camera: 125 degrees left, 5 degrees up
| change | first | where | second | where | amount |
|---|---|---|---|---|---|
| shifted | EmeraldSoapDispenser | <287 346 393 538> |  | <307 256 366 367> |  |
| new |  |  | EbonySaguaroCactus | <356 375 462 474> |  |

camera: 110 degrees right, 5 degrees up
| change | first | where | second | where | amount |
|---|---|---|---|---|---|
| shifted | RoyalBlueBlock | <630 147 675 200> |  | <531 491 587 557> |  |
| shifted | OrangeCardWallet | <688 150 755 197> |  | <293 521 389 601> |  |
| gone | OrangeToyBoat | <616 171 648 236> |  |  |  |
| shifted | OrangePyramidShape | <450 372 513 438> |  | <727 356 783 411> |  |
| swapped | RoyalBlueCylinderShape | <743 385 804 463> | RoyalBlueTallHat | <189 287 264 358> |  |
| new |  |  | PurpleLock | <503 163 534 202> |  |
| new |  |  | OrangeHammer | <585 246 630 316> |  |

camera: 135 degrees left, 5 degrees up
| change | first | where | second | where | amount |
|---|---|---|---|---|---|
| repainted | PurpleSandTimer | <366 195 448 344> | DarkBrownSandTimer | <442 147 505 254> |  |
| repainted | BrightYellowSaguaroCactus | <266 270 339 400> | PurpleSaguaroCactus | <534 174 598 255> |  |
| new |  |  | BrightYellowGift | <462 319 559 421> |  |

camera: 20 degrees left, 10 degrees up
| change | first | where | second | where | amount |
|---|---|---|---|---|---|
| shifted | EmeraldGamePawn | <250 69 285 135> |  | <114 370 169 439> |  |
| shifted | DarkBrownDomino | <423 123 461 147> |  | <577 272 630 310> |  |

**What you should do:** Transcribe every entry exactly, omitting nothing.

**Expected answer:**
camera: 125 degrees left, 5 degrees up
| change | first | where | second | where | amount |
|---|---|---|---|---|---|
| shifted | EmeraldSoapDispenser | <287 346 393 538> |  | <307 256 366 367> |  |
| new |  |  | EbonySaguaroCactus | <356 375 462 474> |  |

camera: 110 degrees right, 5 degrees up
| change | first | where | second | where | amount |
|---|---|---|---|---|---|
| shifted | RoyalBlueBlock | <630 147 675 200> |  | <531 491 587 557> |  |
| shifted | OrangeCardWallet | <688 150 755 197> |  | <293 521 389 601> |  |
| gone | OrangeToyBoat | <616 171 648 236> |  |  |  |
| shifted | OrangePyramidShape | <450 372 513 438> |  | <727 356 783 411> |  |
| swapped | RoyalBlueCylinderShape | <743 385 804 463> | RoyalBlueTallHat | <189 287 264 358> |  |
| new |  |  | PurpleLock | <503 163 534 202> |  |
| new |  |  | OrangeHammer | <585 246 630 316> |  |

camera: 135 degrees left, 5 degrees up
| change | first | where | second | where | amount |
|---|---|---|---|---|---|
| repainted | PurpleSandTimer | <366 195 448 344> | DarkBrownSandTimer | <442 147 505 254> |  |
| repainted | BrightYellowSaguaroCactus | <266 270 339 400> | PurpleSaguaroCactus | <534 174 598 255> |  |
| new |  |  | BrightYellowGift | <462 319 559 421> |  |

camera: 20 degrees left, 10 degrees up
| change | first | where | second | where | amount |
|---|---|---|---|---|---|
| shifted | EmeraldGamePawn | <250 69 285 135> |  | <114 370 169 439> |  |
| shifted | DarkBrownDomino | <423 123 461 147> |  | <577 272 630 310> |  |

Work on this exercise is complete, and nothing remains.